* EXERCISE DESCRIPTION *
Go through the material below and copy each line where the word "MISO" appears.

----

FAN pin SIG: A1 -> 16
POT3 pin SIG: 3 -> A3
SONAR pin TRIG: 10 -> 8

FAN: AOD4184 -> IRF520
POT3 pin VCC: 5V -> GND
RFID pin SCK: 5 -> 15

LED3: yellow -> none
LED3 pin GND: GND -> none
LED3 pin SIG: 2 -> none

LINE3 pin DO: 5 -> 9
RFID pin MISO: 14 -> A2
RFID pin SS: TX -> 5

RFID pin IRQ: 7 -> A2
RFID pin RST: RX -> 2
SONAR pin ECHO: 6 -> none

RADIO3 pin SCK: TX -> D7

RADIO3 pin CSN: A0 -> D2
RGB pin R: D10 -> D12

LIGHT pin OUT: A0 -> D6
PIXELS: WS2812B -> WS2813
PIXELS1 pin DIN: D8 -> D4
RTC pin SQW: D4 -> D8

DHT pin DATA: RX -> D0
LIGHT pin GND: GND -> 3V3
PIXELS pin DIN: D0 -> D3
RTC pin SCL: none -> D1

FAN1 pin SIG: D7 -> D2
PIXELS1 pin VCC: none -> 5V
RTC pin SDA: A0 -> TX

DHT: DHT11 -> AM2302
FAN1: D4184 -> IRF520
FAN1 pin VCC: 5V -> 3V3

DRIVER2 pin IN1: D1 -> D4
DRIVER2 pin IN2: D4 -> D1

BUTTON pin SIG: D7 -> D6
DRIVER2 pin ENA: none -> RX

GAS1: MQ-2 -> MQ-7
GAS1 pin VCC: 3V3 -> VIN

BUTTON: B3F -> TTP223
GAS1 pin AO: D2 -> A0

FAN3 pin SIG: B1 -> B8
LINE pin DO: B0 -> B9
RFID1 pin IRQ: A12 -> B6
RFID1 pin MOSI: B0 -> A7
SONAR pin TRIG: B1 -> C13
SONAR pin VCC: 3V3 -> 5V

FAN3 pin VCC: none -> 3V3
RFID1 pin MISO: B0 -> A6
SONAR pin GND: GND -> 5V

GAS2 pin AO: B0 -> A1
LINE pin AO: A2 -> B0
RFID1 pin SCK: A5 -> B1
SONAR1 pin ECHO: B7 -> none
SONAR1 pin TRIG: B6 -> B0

----

* RESULT OF THIS EXERCISE *
RFID pin MISO: 14 -> A2
RFID1 pin MISO: B0 -> A6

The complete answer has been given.